(Stored data entries)
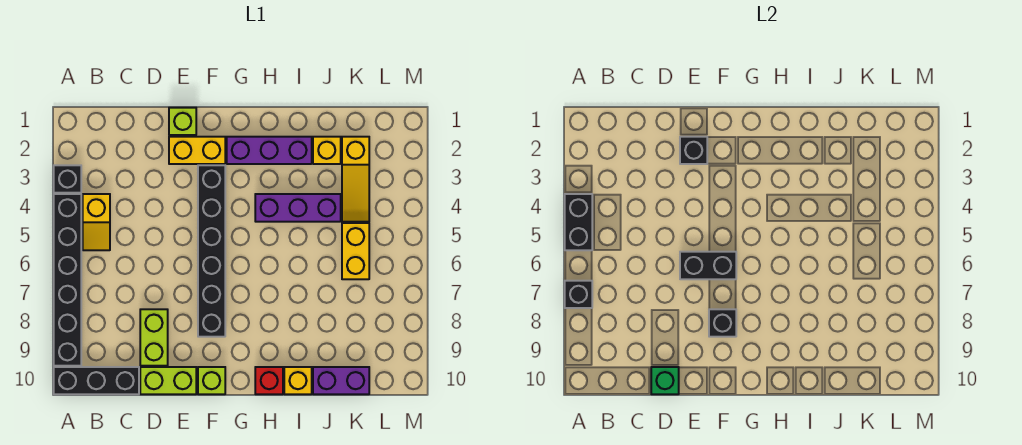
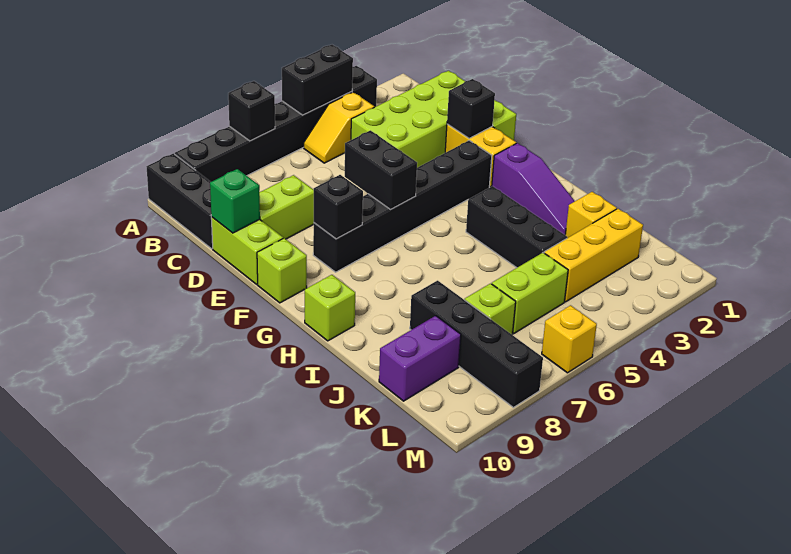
none -> lime brick C1:D4 level 1
purple brick G2:I2 level 1 -> purple slope G2:I2 level 1 top G
purple brick H4:J4 level 1 -> black brick H4:J4 level 1
red brick H10 level 1 -> lime brick H10 level 1
yellow brick I10 level 1 -> yellow brick M6 level 1
none -> black brick J8:M8 level 1
purple brick J10:K10 level 1 -> purple brick K9:K10 level 1
yellow slope K2:K4 level 1 top 2 -> yellow brick K2:K4 level 1
yellow brick K5:K6 level 1 -> lime brick K5:K6 level 1
none -> lime brick K7 level 1

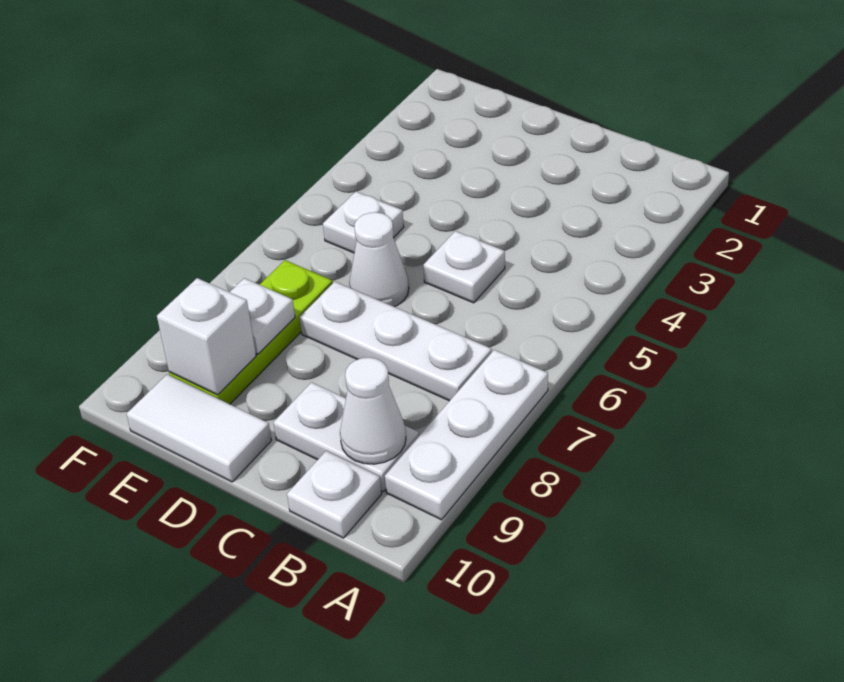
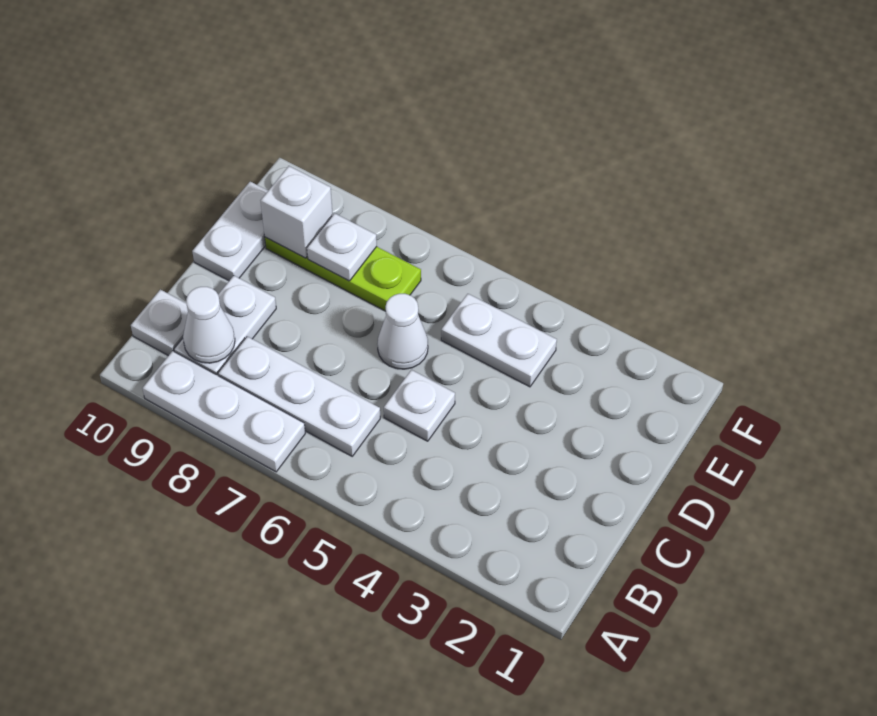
white plate B7:D7 level 1 -> white plate B6:B8 level 1
white tile D10:E10 level 1 -> white plate D10:E10 level 1
white plate E5 level 1 -> white plate E4:E5 level 1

# Task instructions
In the records above, locate the line that contains "white plate B7:D7". Repeat it and every line after it, exactly, and nothing else.

# Solution to this task
white plate B7:D7 level 1 -> white plate B6:B8 level 1
white tile D10:E10 level 1 -> white plate D10:E10 level 1
white plate E5 level 1 -> white plate E4:E5 level 1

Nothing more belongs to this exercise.